Please reproduce exactly the lines from the start of the records through the one containing "(538, 163) = (720, 270): purple", and nothing more.

(Object matching data)
===============

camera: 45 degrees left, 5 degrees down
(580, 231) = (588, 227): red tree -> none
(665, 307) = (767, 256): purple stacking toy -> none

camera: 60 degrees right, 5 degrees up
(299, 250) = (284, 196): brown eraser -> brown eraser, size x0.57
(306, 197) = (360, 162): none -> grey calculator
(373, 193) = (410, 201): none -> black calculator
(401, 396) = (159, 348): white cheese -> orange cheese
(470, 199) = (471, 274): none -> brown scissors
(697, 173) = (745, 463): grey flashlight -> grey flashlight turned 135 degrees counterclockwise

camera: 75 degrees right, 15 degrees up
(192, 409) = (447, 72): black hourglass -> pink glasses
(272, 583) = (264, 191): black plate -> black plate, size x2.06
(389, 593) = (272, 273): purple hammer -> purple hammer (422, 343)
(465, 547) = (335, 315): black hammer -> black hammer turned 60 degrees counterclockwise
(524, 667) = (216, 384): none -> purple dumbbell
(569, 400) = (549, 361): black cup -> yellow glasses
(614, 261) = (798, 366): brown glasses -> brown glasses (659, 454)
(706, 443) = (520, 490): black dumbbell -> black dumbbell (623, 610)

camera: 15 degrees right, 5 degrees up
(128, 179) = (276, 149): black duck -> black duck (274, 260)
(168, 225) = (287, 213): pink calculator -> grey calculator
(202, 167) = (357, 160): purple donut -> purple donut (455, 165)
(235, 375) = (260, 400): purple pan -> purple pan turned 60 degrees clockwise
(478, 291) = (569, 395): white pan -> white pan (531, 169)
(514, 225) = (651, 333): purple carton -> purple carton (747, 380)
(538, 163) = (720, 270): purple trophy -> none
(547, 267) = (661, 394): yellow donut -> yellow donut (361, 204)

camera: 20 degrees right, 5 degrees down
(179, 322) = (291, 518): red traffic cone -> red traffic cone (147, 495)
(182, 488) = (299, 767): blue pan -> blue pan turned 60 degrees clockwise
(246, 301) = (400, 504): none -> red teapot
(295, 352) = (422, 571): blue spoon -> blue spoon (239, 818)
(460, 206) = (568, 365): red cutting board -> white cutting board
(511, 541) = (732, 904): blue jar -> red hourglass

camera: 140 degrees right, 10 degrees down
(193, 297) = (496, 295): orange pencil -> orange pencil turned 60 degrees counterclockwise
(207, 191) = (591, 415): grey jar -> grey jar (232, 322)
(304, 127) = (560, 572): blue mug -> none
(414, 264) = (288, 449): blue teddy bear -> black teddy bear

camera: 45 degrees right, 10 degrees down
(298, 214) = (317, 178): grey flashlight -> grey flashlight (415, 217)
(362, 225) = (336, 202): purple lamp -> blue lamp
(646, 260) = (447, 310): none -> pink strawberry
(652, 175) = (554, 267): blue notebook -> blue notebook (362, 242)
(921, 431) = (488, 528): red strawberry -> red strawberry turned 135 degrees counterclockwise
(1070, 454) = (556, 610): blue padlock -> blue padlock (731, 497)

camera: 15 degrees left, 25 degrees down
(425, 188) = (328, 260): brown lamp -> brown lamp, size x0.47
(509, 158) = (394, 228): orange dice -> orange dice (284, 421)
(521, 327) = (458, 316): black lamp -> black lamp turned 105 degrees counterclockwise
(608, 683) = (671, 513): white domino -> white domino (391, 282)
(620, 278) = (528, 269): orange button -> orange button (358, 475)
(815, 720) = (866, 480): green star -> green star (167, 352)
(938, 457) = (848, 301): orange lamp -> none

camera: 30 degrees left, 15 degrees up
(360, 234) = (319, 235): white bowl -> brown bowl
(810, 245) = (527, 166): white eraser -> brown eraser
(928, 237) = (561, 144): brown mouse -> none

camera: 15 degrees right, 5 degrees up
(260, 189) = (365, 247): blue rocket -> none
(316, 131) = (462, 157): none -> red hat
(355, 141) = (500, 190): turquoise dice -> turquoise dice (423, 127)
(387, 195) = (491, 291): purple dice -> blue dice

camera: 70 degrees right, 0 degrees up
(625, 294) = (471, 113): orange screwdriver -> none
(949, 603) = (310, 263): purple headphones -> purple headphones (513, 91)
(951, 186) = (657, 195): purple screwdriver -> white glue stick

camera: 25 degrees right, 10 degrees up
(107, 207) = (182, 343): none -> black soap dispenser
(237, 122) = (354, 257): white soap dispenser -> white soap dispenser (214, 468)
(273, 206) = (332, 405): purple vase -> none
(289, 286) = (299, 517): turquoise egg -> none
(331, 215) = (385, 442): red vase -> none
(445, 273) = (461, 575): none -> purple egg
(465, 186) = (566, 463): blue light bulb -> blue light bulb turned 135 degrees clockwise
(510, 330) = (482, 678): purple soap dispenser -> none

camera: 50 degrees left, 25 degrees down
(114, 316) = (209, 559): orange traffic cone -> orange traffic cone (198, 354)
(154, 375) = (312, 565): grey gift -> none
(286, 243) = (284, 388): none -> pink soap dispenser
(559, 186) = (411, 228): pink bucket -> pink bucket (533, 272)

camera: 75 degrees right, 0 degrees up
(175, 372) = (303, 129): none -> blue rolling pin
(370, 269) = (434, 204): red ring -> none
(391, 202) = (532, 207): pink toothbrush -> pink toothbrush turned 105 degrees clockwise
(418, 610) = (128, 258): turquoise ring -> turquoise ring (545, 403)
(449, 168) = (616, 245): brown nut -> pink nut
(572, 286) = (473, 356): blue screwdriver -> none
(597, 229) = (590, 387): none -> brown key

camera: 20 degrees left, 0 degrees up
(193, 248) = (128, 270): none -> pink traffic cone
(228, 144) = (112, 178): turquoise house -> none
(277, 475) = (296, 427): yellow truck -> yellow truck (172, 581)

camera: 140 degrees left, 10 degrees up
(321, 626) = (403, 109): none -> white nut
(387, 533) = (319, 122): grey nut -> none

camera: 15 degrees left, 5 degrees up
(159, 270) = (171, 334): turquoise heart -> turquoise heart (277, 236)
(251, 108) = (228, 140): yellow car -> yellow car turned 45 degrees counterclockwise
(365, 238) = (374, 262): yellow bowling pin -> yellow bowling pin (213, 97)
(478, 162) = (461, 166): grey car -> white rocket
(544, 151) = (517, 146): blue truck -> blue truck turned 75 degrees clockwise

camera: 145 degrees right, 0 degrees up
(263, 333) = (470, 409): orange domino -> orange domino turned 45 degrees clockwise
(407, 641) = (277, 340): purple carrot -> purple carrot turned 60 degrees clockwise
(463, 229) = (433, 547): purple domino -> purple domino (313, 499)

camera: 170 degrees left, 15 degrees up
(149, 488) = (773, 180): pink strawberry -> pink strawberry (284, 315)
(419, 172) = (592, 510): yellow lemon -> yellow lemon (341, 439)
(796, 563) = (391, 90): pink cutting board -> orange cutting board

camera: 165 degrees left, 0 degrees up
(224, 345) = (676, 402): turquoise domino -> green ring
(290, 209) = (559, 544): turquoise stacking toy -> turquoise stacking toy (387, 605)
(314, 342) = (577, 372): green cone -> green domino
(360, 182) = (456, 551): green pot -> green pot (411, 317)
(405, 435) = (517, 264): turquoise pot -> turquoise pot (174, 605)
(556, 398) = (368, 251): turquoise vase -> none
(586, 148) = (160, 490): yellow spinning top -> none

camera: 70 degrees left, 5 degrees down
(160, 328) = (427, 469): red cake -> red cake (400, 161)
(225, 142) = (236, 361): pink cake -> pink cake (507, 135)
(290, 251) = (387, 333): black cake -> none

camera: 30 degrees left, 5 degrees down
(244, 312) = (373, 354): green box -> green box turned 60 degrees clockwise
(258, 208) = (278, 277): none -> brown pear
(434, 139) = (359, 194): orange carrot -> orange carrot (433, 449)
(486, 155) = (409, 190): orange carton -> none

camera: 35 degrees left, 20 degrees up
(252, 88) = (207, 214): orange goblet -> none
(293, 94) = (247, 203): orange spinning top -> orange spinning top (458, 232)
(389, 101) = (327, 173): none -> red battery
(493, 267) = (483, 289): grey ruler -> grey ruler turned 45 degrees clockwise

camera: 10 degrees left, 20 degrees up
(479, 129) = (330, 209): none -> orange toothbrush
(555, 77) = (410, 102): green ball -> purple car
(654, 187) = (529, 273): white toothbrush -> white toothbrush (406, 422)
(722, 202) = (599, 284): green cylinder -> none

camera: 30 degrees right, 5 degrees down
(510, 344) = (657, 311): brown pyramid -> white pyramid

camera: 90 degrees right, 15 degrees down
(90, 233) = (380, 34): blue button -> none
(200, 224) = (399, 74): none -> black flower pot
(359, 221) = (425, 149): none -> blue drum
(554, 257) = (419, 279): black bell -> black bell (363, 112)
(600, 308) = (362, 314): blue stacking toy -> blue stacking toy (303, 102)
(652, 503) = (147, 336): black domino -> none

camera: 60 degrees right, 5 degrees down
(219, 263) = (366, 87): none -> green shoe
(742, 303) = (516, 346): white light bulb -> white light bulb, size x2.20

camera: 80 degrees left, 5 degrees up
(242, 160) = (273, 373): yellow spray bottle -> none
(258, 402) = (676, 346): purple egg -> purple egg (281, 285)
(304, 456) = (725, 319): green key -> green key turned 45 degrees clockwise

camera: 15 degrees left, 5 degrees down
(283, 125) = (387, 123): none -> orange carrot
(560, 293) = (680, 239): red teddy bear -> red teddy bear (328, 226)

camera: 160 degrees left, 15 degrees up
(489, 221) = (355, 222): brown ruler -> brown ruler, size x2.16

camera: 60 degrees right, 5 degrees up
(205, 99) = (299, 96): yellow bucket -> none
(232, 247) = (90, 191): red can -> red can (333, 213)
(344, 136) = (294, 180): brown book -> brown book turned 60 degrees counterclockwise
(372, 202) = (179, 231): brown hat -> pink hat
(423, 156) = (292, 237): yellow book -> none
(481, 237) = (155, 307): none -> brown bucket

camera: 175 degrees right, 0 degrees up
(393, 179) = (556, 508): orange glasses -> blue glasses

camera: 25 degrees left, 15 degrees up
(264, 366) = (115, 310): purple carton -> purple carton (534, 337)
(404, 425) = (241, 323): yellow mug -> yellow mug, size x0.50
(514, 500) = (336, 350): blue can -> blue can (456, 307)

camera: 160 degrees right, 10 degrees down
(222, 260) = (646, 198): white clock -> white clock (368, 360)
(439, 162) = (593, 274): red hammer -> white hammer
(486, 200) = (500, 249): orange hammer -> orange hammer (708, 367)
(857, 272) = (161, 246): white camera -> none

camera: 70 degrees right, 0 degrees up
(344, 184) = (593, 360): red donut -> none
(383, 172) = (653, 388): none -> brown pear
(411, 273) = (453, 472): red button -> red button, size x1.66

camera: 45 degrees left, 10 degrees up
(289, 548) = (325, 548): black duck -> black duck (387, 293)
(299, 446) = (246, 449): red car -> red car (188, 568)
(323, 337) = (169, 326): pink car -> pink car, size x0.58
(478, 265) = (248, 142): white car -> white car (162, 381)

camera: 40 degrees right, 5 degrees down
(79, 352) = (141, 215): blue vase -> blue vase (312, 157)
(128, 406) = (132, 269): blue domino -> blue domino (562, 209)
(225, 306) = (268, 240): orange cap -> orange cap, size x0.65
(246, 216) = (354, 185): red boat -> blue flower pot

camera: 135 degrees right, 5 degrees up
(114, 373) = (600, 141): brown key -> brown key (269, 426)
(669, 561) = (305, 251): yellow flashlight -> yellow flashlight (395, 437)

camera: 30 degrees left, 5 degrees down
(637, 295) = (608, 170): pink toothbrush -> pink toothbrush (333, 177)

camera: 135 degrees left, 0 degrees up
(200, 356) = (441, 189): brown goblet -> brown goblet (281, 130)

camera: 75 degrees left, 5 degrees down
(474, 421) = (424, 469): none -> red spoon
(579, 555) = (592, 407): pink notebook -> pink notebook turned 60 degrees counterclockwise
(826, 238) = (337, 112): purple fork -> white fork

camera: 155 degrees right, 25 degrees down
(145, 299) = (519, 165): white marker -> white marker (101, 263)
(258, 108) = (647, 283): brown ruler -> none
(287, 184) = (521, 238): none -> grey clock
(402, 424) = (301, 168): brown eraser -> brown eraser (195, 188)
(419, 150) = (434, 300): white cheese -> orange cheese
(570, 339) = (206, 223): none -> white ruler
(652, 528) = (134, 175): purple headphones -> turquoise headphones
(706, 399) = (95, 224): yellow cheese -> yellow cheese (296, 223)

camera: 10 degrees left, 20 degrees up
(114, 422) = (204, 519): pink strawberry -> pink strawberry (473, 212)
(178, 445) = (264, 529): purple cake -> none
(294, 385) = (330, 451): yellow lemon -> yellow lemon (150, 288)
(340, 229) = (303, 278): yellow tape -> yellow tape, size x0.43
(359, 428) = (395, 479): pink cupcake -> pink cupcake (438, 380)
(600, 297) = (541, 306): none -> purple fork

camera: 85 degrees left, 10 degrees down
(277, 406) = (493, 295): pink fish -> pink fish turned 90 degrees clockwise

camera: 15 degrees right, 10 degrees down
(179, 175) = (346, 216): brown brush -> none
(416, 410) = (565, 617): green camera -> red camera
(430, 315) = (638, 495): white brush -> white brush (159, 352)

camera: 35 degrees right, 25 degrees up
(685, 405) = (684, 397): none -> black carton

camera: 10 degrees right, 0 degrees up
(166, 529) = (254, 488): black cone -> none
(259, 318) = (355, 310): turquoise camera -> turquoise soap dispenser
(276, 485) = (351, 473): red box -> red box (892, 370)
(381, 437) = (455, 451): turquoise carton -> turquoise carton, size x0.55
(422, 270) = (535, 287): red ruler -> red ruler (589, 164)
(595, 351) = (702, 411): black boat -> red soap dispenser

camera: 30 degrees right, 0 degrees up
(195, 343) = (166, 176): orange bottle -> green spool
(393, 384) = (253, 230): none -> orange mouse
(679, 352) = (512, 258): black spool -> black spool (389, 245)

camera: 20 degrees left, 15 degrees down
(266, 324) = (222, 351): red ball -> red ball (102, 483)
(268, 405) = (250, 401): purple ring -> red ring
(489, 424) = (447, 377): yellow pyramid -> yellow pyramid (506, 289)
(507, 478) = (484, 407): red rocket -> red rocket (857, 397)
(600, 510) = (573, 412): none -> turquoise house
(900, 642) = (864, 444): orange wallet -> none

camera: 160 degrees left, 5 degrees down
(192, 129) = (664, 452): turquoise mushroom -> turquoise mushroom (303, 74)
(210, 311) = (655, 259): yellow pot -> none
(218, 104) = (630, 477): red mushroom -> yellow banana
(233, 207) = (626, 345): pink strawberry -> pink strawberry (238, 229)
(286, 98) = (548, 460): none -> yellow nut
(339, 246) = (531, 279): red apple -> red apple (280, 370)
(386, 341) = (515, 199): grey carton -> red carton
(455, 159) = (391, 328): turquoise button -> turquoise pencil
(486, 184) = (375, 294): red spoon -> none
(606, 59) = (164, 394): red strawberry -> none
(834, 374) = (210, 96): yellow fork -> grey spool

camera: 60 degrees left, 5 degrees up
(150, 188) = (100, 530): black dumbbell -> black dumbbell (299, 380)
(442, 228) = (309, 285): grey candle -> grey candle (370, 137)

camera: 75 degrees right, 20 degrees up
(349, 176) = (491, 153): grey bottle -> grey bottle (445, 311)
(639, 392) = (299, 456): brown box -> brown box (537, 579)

===============

● **COMPLETED TASK**
camera: 45 degrees left, 5 degrees down
(580, 231) = (588, 227): red tree -> none
(665, 307) = (767, 256): purple stacking toy -> none

camera: 60 degrees right, 5 degrees up
(299, 250) = (284, 196): brown eraser -> brown eraser, size x0.57
(306, 197) = (360, 162): none -> grey calculator
(373, 193) = (410, 201): none -> black calculator
(401, 396) = (159, 348): white cheese -> orange cheese
(470, 199) = (471, 274): none -> brown scissors
(697, 173) = (745, 463): grey flashlight -> grey flashlight turned 135 degrees counterclockwise

camera: 75 degrees right, 15 degrees up
(192, 409) = (447, 72): black hourglass -> pink glasses
(272, 583) = (264, 191): black plate -> black plate, size x2.06
(389, 593) = (272, 273): purple hammer -> purple hammer (422, 343)
(465, 547) = (335, 315): black hammer -> black hammer turned 60 degrees counterclockwise
(524, 667) = (216, 384): none -> purple dumbbell
(569, 400) = (549, 361): black cup -> yellow glasses
(614, 261) = (798, 366): brown glasses -> brown glasses (659, 454)
(706, 443) = (520, 490): black dumbbell -> black dumbbell (623, 610)

camera: 15 degrees right, 5 degrees up
(128, 179) = (276, 149): black duck -> black duck (274, 260)
(168, 225) = (287, 213): pink calculator -> grey calculator
(202, 167) = (357, 160): purple donut -> purple donut (455, 165)
(235, 375) = (260, 400): purple pan -> purple pan turned 60 degrees clockwise
(478, 291) = (569, 395): white pan -> white pan (531, 169)
(514, 225) = (651, 333): purple carton -> purple carton (747, 380)
(538, 163) = (720, 270): purple trophy -> none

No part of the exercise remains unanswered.